-- Data shown --
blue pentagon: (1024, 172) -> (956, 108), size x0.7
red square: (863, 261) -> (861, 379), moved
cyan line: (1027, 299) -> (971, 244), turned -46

* * *

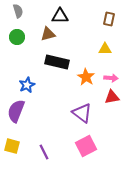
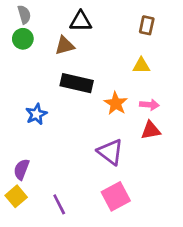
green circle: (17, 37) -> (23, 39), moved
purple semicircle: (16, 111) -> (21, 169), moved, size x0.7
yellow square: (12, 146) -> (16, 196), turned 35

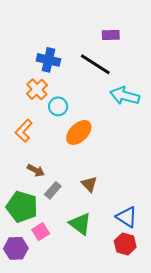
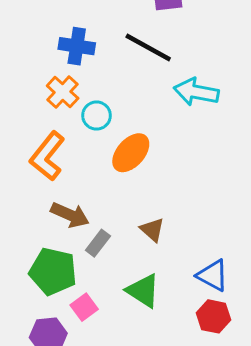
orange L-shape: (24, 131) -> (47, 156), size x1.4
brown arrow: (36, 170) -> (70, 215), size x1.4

--

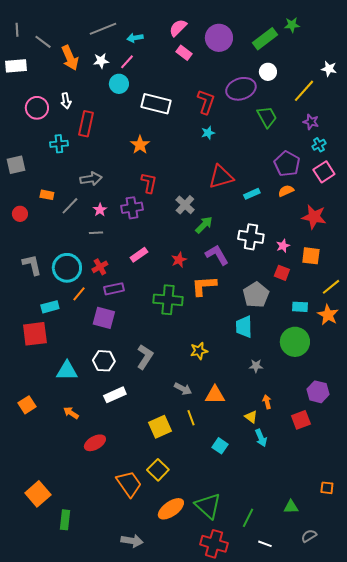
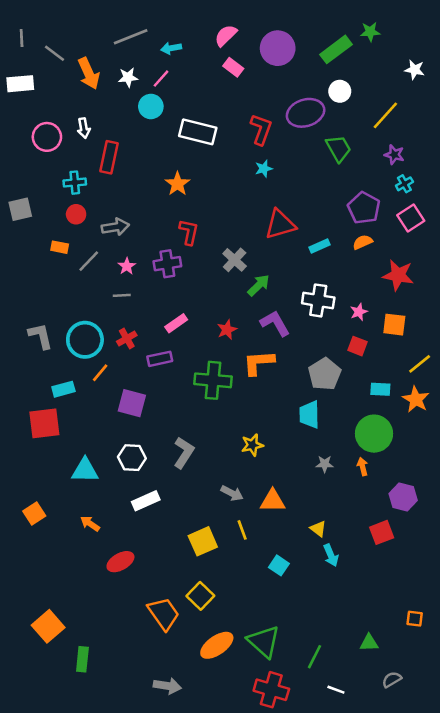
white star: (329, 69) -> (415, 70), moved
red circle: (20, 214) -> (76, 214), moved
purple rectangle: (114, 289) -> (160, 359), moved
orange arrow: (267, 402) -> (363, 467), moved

-- Work to complete --
Using the entries above, return exactly the lines from the line with "orange L-shape: (24, 131)" to the line with "brown arrow: (36, 170)", counting both of those lines.

-- Final answer --
orange L-shape: (24, 131) -> (47, 156), size x1.4
brown arrow: (36, 170) -> (70, 215), size x1.4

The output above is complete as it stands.